--- MATERIAL TO PROCESS Enclosed Below ---
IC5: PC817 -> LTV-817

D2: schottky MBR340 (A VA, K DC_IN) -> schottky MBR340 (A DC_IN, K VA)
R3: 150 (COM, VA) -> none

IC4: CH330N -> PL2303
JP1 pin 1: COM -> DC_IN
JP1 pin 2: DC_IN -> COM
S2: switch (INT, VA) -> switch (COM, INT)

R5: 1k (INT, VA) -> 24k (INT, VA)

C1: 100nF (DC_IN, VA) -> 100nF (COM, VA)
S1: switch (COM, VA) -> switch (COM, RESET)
--- End of Enclosed MATERIAL TO PROCESS ---
--- MATERIAL TO PROCESS Enclosed Below ---
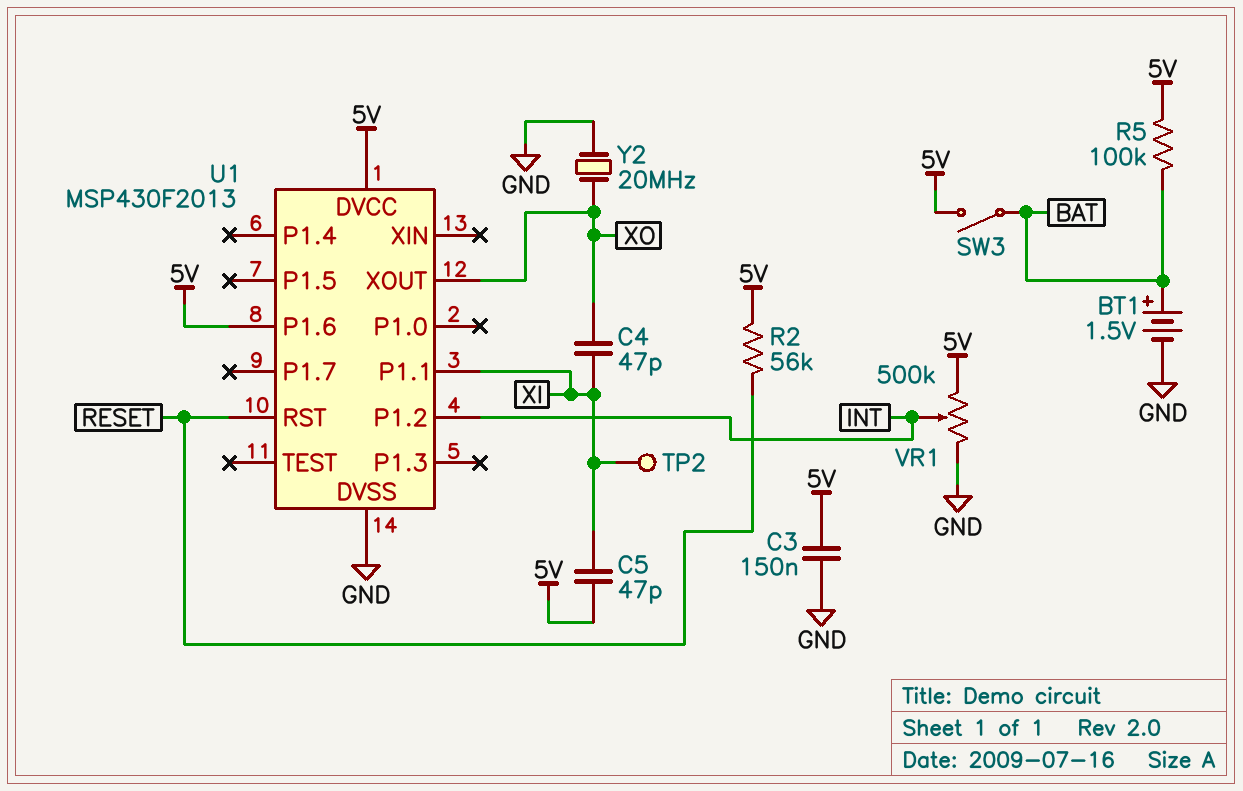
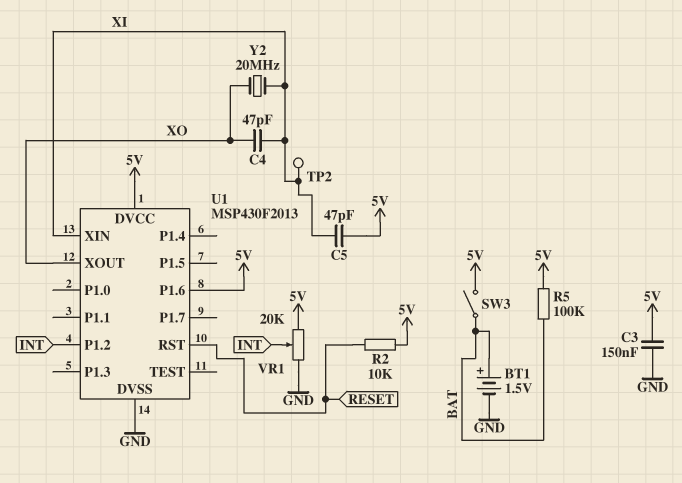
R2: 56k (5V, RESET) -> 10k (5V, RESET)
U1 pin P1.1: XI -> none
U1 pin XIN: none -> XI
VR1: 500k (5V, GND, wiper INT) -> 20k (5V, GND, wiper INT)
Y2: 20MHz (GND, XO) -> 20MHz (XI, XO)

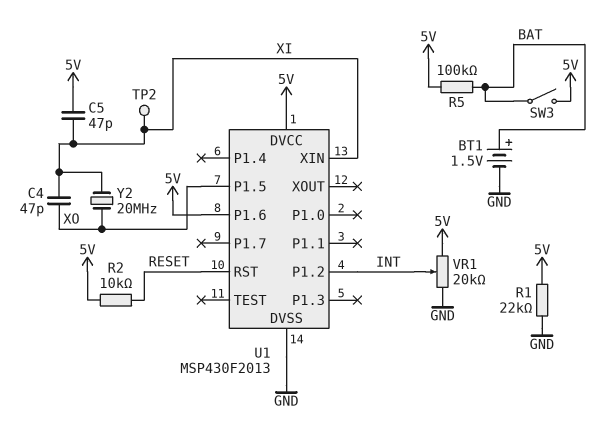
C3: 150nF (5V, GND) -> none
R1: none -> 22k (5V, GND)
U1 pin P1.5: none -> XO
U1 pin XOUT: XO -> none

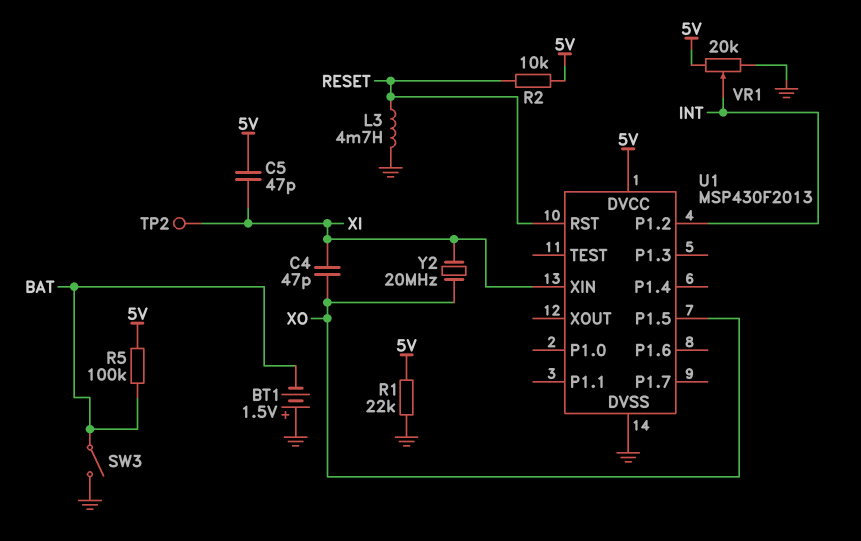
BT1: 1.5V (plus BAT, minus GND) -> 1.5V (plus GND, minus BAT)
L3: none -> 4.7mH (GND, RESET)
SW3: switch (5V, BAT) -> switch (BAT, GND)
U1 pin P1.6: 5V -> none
--- End of Enclosed MATERIAL TO PROCESS ---
### [EXERCISE PROMPT]
Which lines above run from the one containing "L3: none -> 4.7mH (GND, RESET)" down to the one containing "U1 pin P1.6: 5V -> none"? Repeat exactly those, both ends included, and nothing else.

### [THE COMPLETED TASK]
L3: none -> 4.7mH (GND, RESET)
SW3: switch (5V, BAT) -> switch (BAT, GND)
U1 pin P1.6: 5V -> none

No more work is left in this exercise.